> [ACTIVITY]
Nothing in the records may be dropped or altered when you repeat them.

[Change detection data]
====================

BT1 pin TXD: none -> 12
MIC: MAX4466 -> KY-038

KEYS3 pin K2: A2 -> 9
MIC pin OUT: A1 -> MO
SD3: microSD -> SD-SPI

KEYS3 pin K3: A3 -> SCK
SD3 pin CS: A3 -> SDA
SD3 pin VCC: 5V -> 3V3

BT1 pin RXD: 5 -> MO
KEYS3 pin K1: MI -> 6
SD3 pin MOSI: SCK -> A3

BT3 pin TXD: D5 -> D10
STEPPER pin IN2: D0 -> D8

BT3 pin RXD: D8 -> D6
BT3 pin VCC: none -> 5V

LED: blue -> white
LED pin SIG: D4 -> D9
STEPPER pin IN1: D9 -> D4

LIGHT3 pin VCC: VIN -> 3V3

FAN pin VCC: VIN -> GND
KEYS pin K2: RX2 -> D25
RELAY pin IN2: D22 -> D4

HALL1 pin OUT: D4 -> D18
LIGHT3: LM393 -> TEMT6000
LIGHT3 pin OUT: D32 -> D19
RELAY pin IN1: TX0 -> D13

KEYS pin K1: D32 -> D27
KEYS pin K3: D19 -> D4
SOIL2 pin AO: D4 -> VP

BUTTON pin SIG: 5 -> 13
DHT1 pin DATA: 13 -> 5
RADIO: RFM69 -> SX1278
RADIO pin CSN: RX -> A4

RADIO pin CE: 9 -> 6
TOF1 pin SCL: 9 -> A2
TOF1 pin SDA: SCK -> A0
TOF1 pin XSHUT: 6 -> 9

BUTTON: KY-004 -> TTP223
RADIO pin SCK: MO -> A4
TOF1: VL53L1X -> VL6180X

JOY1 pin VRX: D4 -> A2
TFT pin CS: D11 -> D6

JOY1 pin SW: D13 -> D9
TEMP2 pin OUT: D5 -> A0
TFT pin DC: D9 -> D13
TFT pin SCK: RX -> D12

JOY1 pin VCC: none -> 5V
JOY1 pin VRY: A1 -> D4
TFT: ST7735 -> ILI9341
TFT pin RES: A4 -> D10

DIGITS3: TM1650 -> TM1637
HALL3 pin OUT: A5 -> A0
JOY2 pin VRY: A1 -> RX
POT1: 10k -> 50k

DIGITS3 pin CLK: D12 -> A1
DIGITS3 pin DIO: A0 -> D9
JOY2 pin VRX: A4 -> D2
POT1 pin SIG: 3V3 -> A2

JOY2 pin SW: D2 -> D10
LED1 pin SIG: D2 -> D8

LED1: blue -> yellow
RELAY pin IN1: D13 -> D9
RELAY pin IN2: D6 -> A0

====================

> [SOLUTION TO THIS EXERCISE]
BT1 pin TXD: none -> 12
MIC: MAX4466 -> KY-038

KEYS3 pin K2: A2 -> 9
MIC pin OUT: A1 -> MO
SD3: microSD -> SD-SPI

KEYS3 pin K3: A3 -> SCK
SD3 pin CS: A3 -> SDA
SD3 pin VCC: 5V -> 3V3

BT1 pin RXD: 5 -> MO
KEYS3 pin K1: MI -> 6
SD3 pin MOSI: SCK -> A3

BT3 pin TXD: D5 -> D10
STEPPER pin IN2: D0 -> D8

BT3 pin RXD: D8 -> D6
BT3 pin VCC: none -> 5V

LED: blue -> white
LED pin SIG: D4 -> D9
STEPPER pin IN1: D9 -> D4

LIGHT3 pin VCC: VIN -> 3V3

FAN pin VCC: VIN -> GND
KEYS pin K2: RX2 -> D25
RELAY pin IN2: D22 -> D4

HALL1 pin OUT: D4 -> D18
LIGHT3: LM393 -> TEMT6000
LIGHT3 pin OUT: D32 -> D19
RELAY pin IN1: TX0 -> D13

KEYS pin K1: D32 -> D27
KEYS pin K3: D19 -> D4
SOIL2 pin AO: D4 -> VP

BUTTON pin SIG: 5 -> 13
DHT1 pin DATA: 13 -> 5
RADIO: RFM69 -> SX1278
RADIO pin CSN: RX -> A4

RADIO pin CE: 9 -> 6
TOF1 pin SCL: 9 -> A2
TOF1 pin SDA: SCK -> A0
TOF1 pin XSHUT: 6 -> 9

BUTTON: KY-004 -> TTP223
RADIO pin SCK: MO -> A4
TOF1: VL53L1X -> VL6180X

JOY1 pin VRX: D4 -> A2
TFT pin CS: D11 -> D6

JOY1 pin SW: D13 -> D9
TEMP2 pin OUT: D5 -> A0
TFT pin DC: D9 -> D13
TFT pin SCK: RX -> D12

JOY1 pin VCC: none -> 5V
JOY1 pin VRY: A1 -> D4
TFT: ST7735 -> ILI9341
TFT pin RES: A4 -> D10

DIGITS3: TM1650 -> TM1637
HALL3 pin OUT: A5 -> A0
JOY2 pin VRY: A1 -> RX
POT1: 10k -> 50k

DIGITS3 pin CLK: D12 -> A1
DIGITS3 pin DIO: A0 -> D9
JOY2 pin VRX: A4 -> D2
POT1 pin SIG: 3V3 -> A2

JOY2 pin SW: D2 -> D10
LED1 pin SIG: D2 -> D8

LED1: blue -> yellow
RELAY pin IN1: D13 -> D9
RELAY pin IN2: D6 -> A0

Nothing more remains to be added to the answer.